Your task
The stretch wanted below opens at the line containing "white phone: 1 -> 2" and closes at the line containing "red capsule: 7 -> 11". Please return it exactly, with no other lines.

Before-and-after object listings
-- Opening Marker --

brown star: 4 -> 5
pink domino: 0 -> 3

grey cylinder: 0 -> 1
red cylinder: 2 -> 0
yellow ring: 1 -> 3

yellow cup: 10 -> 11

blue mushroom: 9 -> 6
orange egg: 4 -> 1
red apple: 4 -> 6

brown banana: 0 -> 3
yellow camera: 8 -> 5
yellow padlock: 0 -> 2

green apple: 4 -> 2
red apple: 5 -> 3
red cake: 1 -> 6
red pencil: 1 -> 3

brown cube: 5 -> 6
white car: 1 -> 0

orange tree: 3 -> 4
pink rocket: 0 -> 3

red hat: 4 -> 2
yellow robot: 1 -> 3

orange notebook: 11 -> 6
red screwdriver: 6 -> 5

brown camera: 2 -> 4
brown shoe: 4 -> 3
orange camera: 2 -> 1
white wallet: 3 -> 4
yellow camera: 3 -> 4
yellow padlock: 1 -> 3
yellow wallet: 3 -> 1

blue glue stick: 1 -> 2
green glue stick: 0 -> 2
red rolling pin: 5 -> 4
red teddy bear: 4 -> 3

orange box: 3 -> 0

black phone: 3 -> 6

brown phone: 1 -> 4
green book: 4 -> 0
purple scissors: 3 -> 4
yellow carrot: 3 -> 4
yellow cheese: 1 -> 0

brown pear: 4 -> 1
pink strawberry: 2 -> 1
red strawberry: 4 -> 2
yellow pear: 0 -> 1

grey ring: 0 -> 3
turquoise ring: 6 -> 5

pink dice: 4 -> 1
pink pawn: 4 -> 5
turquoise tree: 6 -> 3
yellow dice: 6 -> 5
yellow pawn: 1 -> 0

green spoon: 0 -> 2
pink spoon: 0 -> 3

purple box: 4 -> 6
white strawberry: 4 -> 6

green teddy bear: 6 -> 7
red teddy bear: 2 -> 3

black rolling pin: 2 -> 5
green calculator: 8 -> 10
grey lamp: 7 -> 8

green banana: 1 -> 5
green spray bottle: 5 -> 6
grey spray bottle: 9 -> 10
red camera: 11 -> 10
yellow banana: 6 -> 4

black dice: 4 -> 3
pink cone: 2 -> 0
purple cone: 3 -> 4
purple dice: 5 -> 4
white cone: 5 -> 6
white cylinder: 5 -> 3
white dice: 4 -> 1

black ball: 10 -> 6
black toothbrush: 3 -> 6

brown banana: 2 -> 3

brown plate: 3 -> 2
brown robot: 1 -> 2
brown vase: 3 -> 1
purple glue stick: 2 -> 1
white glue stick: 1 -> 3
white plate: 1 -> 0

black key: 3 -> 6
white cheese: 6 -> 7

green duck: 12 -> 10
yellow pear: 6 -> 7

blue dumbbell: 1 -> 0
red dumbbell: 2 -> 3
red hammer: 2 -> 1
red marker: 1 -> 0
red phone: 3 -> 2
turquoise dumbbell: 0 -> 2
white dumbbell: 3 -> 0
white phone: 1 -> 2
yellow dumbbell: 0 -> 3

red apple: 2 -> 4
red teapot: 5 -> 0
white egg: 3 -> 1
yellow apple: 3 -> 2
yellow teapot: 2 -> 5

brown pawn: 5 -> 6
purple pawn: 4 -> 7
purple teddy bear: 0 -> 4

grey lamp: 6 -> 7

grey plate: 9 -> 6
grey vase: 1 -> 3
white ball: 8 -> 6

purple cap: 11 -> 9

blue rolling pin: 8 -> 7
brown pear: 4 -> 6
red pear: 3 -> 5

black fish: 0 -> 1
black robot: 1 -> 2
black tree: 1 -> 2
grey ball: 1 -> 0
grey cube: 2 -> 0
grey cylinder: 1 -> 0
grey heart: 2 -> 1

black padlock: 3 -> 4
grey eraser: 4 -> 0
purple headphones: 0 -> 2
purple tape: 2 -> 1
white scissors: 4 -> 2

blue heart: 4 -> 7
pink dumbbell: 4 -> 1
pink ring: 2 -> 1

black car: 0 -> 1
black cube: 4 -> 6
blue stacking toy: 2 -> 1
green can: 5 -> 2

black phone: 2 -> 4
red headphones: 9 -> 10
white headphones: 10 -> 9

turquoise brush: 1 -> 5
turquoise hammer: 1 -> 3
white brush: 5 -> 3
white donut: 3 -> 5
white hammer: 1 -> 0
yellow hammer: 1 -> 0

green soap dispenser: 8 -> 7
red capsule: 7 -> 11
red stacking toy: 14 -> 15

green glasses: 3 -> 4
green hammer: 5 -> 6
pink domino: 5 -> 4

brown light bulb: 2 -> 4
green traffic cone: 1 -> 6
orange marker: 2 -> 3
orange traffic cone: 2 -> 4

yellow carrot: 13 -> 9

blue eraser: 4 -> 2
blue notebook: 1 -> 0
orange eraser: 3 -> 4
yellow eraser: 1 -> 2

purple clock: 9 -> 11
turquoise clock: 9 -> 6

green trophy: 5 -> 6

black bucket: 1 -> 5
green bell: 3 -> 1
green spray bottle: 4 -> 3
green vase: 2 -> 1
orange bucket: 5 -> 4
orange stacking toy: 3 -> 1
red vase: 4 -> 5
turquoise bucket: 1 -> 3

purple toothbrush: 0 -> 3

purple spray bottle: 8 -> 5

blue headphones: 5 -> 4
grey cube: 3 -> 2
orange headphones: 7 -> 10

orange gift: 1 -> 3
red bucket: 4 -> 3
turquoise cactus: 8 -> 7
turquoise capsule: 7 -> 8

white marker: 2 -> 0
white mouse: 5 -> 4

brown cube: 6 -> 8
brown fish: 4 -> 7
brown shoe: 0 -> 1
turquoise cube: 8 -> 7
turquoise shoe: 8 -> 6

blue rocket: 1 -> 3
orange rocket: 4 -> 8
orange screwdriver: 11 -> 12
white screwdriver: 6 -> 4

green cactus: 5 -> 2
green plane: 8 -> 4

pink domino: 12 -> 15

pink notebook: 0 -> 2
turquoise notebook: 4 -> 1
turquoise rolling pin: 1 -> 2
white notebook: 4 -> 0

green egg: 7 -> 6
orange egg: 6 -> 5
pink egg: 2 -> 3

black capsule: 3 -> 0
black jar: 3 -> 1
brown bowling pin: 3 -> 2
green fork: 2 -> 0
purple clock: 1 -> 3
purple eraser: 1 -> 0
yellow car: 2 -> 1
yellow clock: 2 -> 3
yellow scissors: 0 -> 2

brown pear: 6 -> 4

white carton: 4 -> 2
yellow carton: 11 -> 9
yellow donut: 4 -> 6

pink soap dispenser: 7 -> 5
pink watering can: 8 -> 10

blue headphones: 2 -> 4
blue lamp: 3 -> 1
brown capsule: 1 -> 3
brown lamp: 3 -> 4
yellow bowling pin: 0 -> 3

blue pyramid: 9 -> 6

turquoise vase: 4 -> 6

-- Closing Marker --

Answer to this problem
white phone: 1 -> 2
yellow dumbbell: 0 -> 3

red apple: 2 -> 4
red teapot: 5 -> 0
white egg: 3 -> 1
yellow apple: 3 -> 2
yellow teapot: 2 -> 5

brown pawn: 5 -> 6
purple pawn: 4 -> 7
purple teddy bear: 0 -> 4

grey lamp: 6 -> 7

grey plate: 9 -> 6
grey vase: 1 -> 3
white ball: 8 -> 6

purple cap: 11 -> 9

blue rolling pin: 8 -> 7
brown pear: 4 -> 6
red pear: 3 -> 5

black fish: 0 -> 1
black robot: 1 -> 2
black tree: 1 -> 2
grey ball: 1 -> 0
grey cube: 2 -> 0
grey cylinder: 1 -> 0
grey heart: 2 -> 1

black padlock: 3 -> 4
grey eraser: 4 -> 0
purple headphones: 0 -> 2
purple tape: 2 -> 1
white scissors: 4 -> 2

blue heart: 4 -> 7
pink dumbbell: 4 -> 1
pink ring: 2 -> 1

black car: 0 -> 1
black cube: 4 -> 6
blue stacking toy: 2 -> 1
green can: 5 -> 2

black phone: 2 -> 4
red headphones: 9 -> 10
white headphones: 10 -> 9

turquoise brush: 1 -> 5
turquoise hammer: 1 -> 3
white brush: 5 -> 3
white donut: 3 -> 5
white hammer: 1 -> 0
yellow hammer: 1 -> 0

green soap dispenser: 8 -> 7
red capsule: 7 -> 11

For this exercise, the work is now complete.